(Listed records)

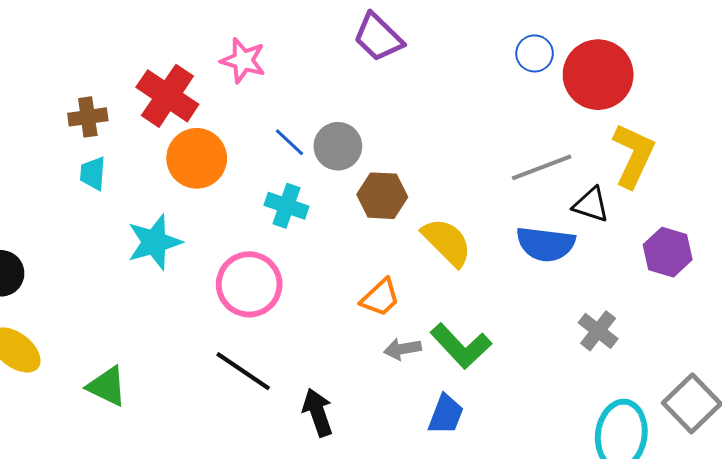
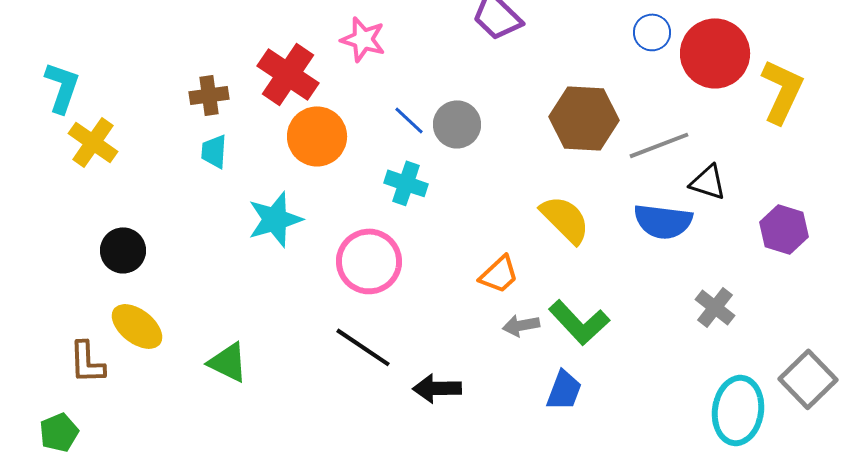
yellow L-shape: (633, 155) -> (782, 91), moved
brown hexagon: (382, 196) -> (584, 118), moved, size x1.4
black arrow: (318, 412) -> (437, 388), turned -72

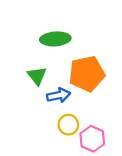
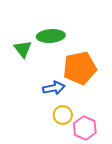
green triangle: (37, 76) -> (23, 49), moved

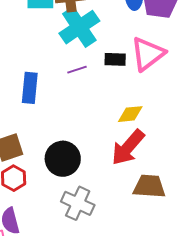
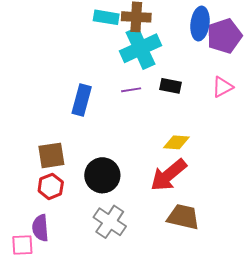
pink triangle: (148, 54) -> (223, 87), moved, size x0.6

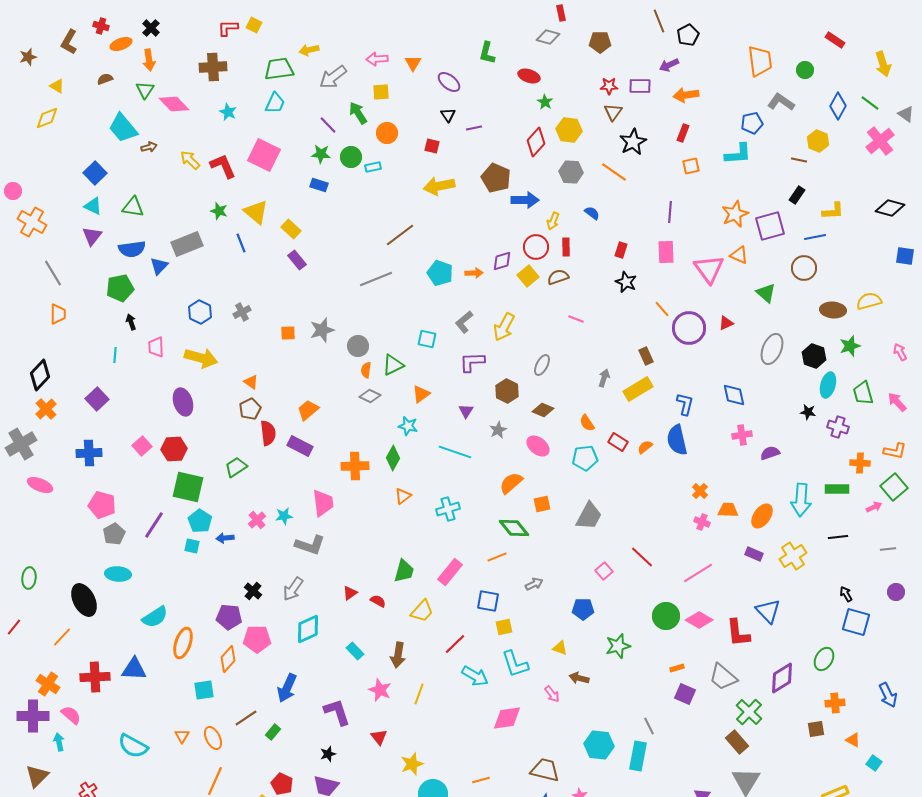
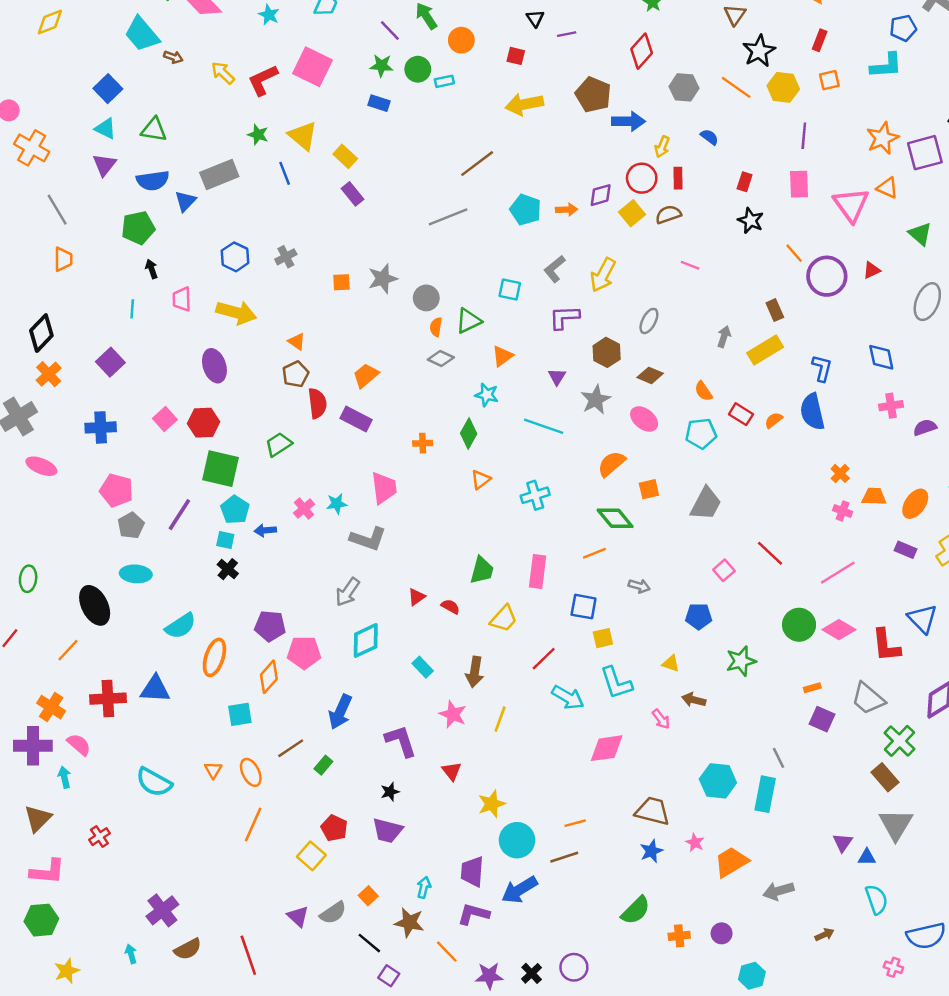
yellow hexagon: (569, 130) -> (783, 87), moved
brown arrow: (149, 147) -> (173, 57), turned 35
red L-shape: (223, 166) -> (263, 80), turned -92
gray star: (498, 430) -> (596, 400), size x1.4
orange cross: (355, 466) -> (423, 443), size x0.6
pink rectangle: (450, 572) -> (538, 571), turned -32
gray arrow: (534, 584) -> (639, 586), turned 42
black cross: (253, 591) -> (228, 569), moved

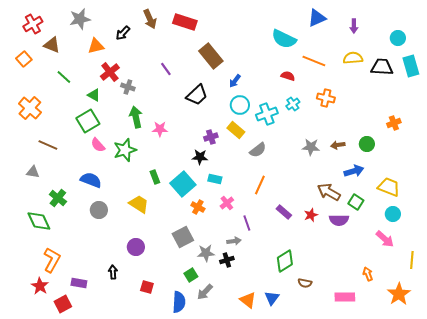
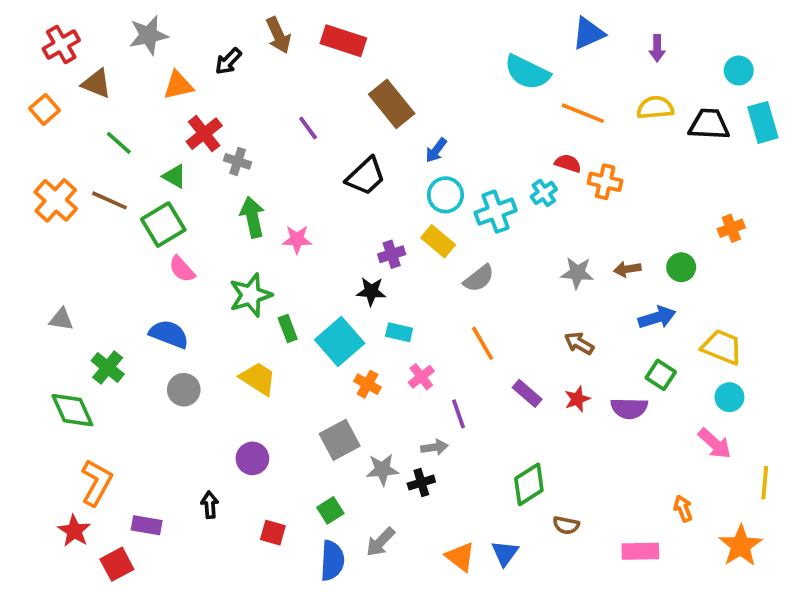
red semicircle: (288, 76) -> (568, 163), moved
brown line: (48, 145) -> (110, 200), moved
green star: (125, 150) -> (251, 295), moved
orange line: (260, 185) -> (483, 343), turned -54
brown arrow: (329, 192) -> (579, 343), moved, size x0.7
green square: (191, 275) -> (330, 510), moved

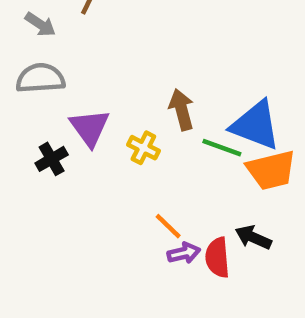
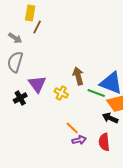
gray semicircle: (40, 78) -> (15, 62), turned -70
black arrow: (253, 237) -> (110, 118), moved
red semicircle: (217, 258) -> (104, 142), moved

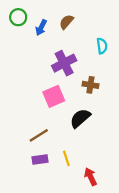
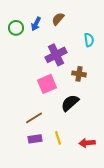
green circle: (18, 17) -> (16, 28), moved
red arrow: (90, 177) -> (87, 143), moved, turned -70

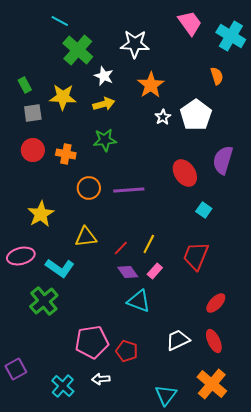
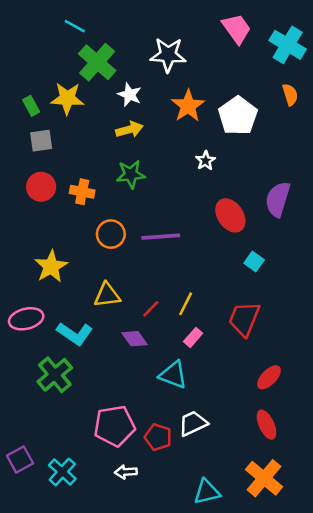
orange semicircle: (217, 76) -> (290, 95), moved
yellow star: (63, 97) -> (67, 98), moved
white pentagon: (196, 115) -> (238, 116), moved
white star: (163, 117) -> (205, 161), moved
purple diamond: (128, 272) -> (134, 339), moved
white trapezoid: (178, 340) -> (193, 423), moved
cyan cross: (63, 386) -> (62, 472), moved
cyan triangle: (166, 395) -> (207, 492), turned 40

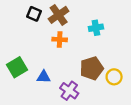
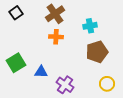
black square: (34, 14) -> (16, 13), moved, turned 32
brown pentagon: (92, 68) -> (97, 52), moved
yellow circle: (114, 77) -> (107, 84), moved

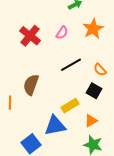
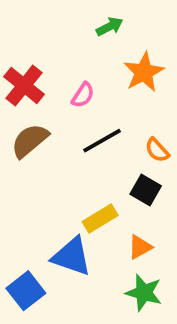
pink semicircle: (62, 33) -> (83, 95), moved
brown semicircle: (31, 85) -> (30, 141), moved, turned 30
blue triangle: (55, 126) -> (72, 257), turned 30

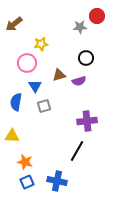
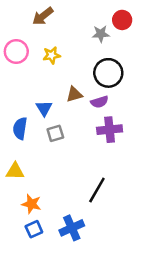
brown arrow: (14, 24) -> (43, 16), moved
black circle: (86, 58) -> (108, 73), size x1.5
pink circle: (27, 63) -> (16, 51), moved
purple cross: (87, 121) -> (110, 130), moved
blue cross: (57, 181) -> (72, 228), turned -36

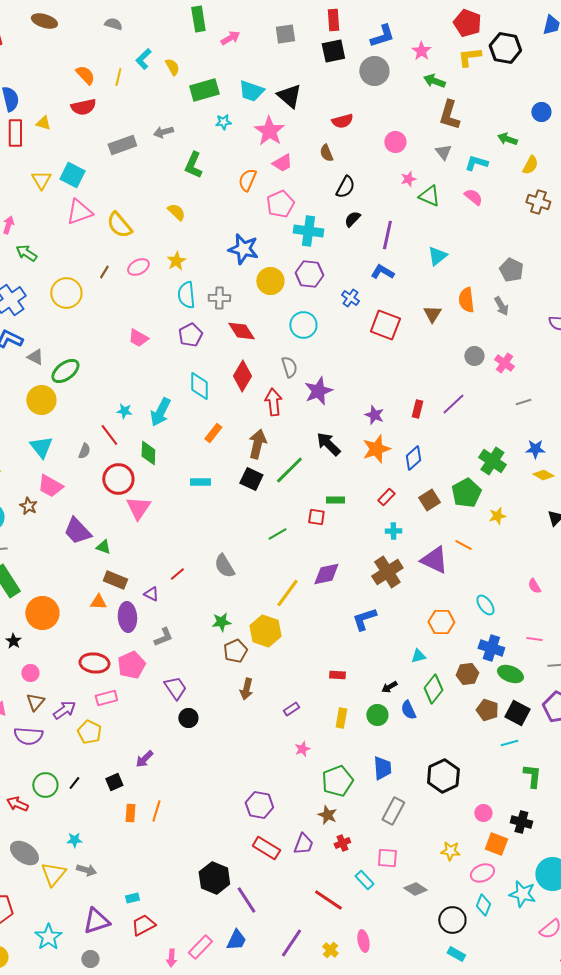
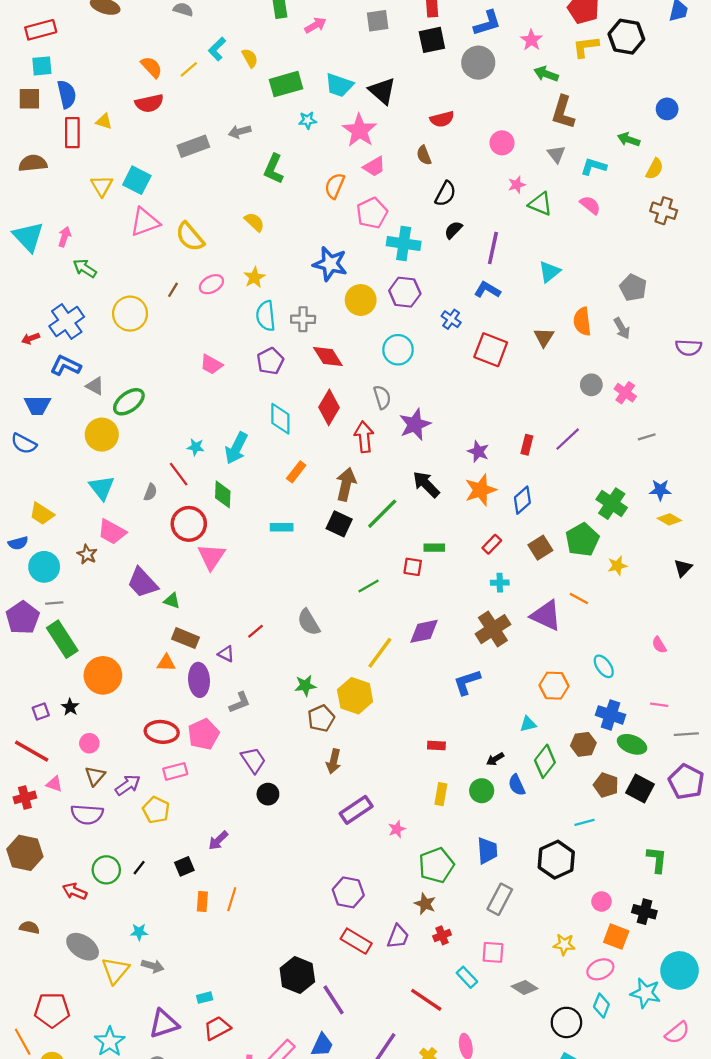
yellow line: (118, 77) -> (189, 69), turned 36
purple rectangle: (291, 709) -> (356, 810), moved, size x1.8
cyan line: (509, 743) -> (585, 822), moved

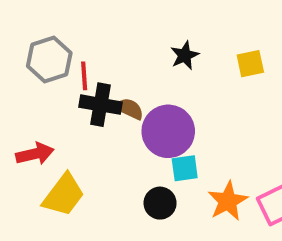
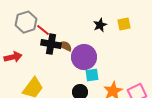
black star: (185, 55) -> (100, 25), moved
red line: (84, 76) -> (43, 30), turned -48
red arrow: (35, 154) -> (13, 57), moved

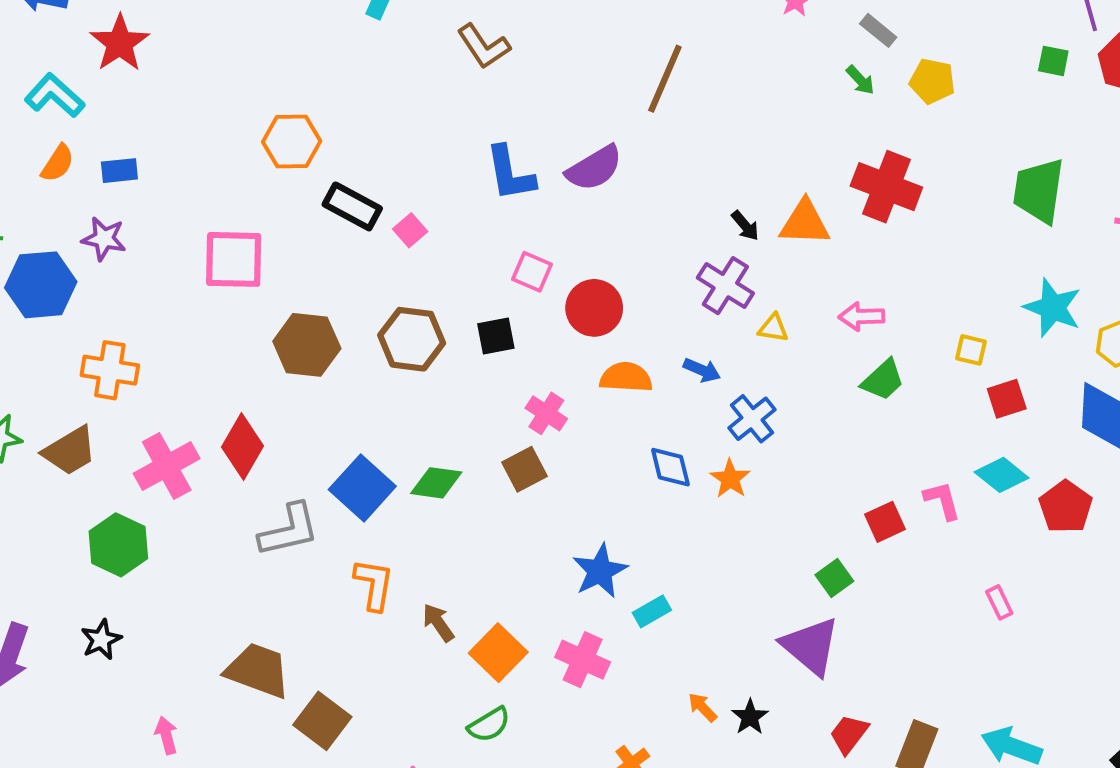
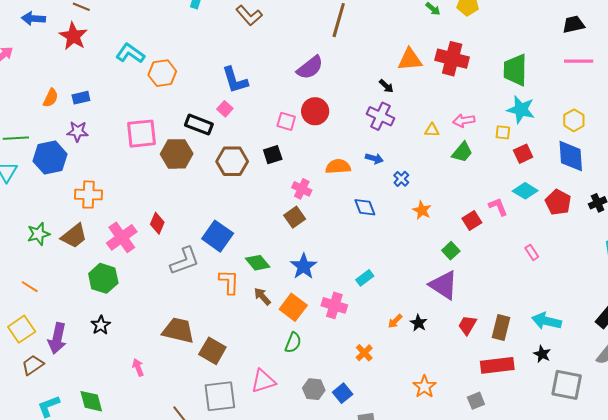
cyan L-shape: (55, 95) -> (130, 53), moved
blue L-shape: (510, 173) -> (235, 80), moved
green trapezoid: (1039, 191) -> (515, 70), moved
black rectangle: (352, 206) -> (199, 125), moved
orange triangle: (805, 223) -> (410, 60), moved
red circle: (594, 308) -> (315, 111), moved
cyan star: (1053, 308) -> (521, 110), moved
pink arrow: (862, 317) -> (464, 121), moved
yellow triangle: (773, 328) -> (432, 130), moved
brown hexagon: (307, 345) -> (177, 154), moved
blue cross: (752, 419) -> (401, 179), size x0.7
red diamond: (242, 446) -> (157, 223), size x0.7
orange star: (730, 479) -> (422, 210), moved
green diamond: (436, 483) -> (258, 263), moved, turned 50
blue star: (600, 571) -> (304, 266), moved
orange arrow: (703, 707) -> (395, 321), turned -84
green semicircle: (489, 725) -> (293, 343), turned -30

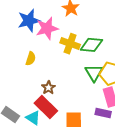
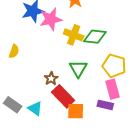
yellow semicircle: (31, 59) -> (14, 51), moved
green triangle: (94, 73) -> (78, 69), moved
red rectangle: (46, 107) -> (63, 96), moved

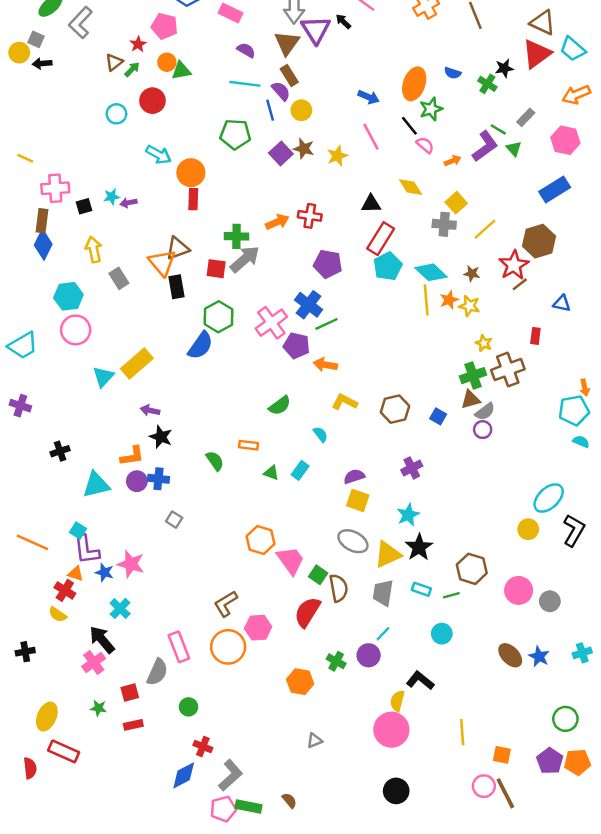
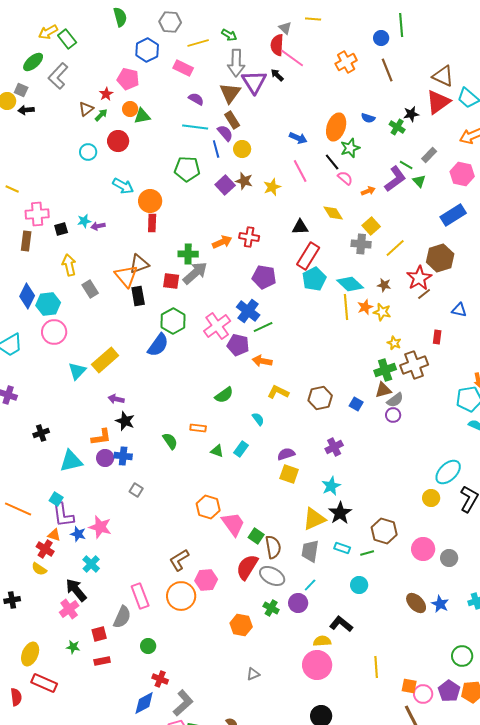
blue diamond: (43, 245) -> (27, 296), moved
gray ellipse: (353, 541) -> (272, 576), moved
yellow semicircle: (397, 701) -> (322, 641), turned 72
pink circle: (484, 786) -> (423, 694), moved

(End Listed records)

Work required »
Could you copy every record above exactly, leaving out the pictures?

Response below »
yellow L-shape: (633, 155) -> (782, 91), moved
brown hexagon: (382, 196) -> (584, 118), moved, size x1.4
black arrow: (318, 412) -> (437, 388), turned -72

green triangle: (37, 76) -> (23, 49), moved

pink triangle: (148, 54) -> (223, 87), moved, size x0.6

yellow hexagon: (569, 130) -> (783, 87), moved
brown arrow: (149, 147) -> (173, 57), turned 35
red L-shape: (223, 166) -> (263, 80), turned -92
gray star: (498, 430) -> (596, 400), size x1.4
orange cross: (355, 466) -> (423, 443), size x0.6
pink rectangle: (450, 572) -> (538, 571), turned -32
gray arrow: (534, 584) -> (639, 586), turned 42
black cross: (253, 591) -> (228, 569), moved

red semicircle: (288, 76) -> (568, 163), moved
brown line: (48, 145) -> (110, 200), moved
green star: (125, 150) -> (251, 295), moved
orange line: (260, 185) -> (483, 343), turned -54
brown arrow: (329, 192) -> (579, 343), moved, size x0.7
green square: (191, 275) -> (330, 510), moved

gray semicircle: (40, 78) -> (15, 62), turned -70
black arrow: (253, 237) -> (110, 118), moved
red semicircle: (217, 258) -> (104, 142), moved

green circle: (18, 17) -> (16, 28), moved
red arrow: (90, 177) -> (87, 143), moved, turned -70

orange semicircle: (217, 76) -> (290, 95), moved
yellow star: (63, 97) -> (67, 98), moved
white pentagon: (196, 115) -> (238, 116), moved
white star: (163, 117) -> (205, 161), moved
purple diamond: (128, 272) -> (134, 339), moved
white trapezoid: (178, 340) -> (193, 423), moved
cyan cross: (63, 386) -> (62, 472), moved
cyan triangle: (166, 395) -> (207, 492), turned 40

black square: (34, 14) -> (16, 13), moved, turned 32
brown pentagon: (92, 68) -> (97, 52), moved
yellow circle: (114, 77) -> (107, 84), moved

pink semicircle: (62, 33) -> (83, 95), moved
brown semicircle: (31, 85) -> (30, 141), moved, turned 30
blue triangle: (55, 126) -> (72, 257), turned 30

brown arrow: (14, 24) -> (43, 16), moved
black circle: (86, 58) -> (108, 73), size x1.5
pink circle: (27, 63) -> (16, 51), moved
purple cross: (87, 121) -> (110, 130), moved
blue cross: (57, 181) -> (72, 228), turned -36

yellow line: (118, 77) -> (189, 69), turned 36
purple rectangle: (291, 709) -> (356, 810), moved, size x1.8
cyan line: (509, 743) -> (585, 822), moved

black star: (185, 55) -> (100, 25), moved
red line: (84, 76) -> (43, 30), turned -48
red arrow: (35, 154) -> (13, 57), moved

cyan L-shape: (55, 95) -> (130, 53), moved
blue L-shape: (510, 173) -> (235, 80), moved
green trapezoid: (1039, 191) -> (515, 70), moved
black rectangle: (352, 206) -> (199, 125), moved
orange triangle: (805, 223) -> (410, 60), moved
red circle: (594, 308) -> (315, 111), moved
cyan star: (1053, 308) -> (521, 110), moved
pink arrow: (862, 317) -> (464, 121), moved
yellow triangle: (773, 328) -> (432, 130), moved
brown hexagon: (307, 345) -> (177, 154), moved
blue cross: (752, 419) -> (401, 179), size x0.7
red diamond: (242, 446) -> (157, 223), size x0.7
orange star: (730, 479) -> (422, 210), moved
green diamond: (436, 483) -> (258, 263), moved, turned 50
blue star: (600, 571) -> (304, 266), moved
orange arrow: (703, 707) -> (395, 321), turned -84
green semicircle: (489, 725) -> (293, 343), turned -30

yellow semicircle: (31, 59) -> (14, 51), moved
green triangle: (94, 73) -> (78, 69), moved
red rectangle: (46, 107) -> (63, 96), moved

blue diamond: (43, 245) -> (27, 296), moved
gray ellipse: (353, 541) -> (272, 576), moved
yellow semicircle: (397, 701) -> (322, 641), turned 72
pink circle: (484, 786) -> (423, 694), moved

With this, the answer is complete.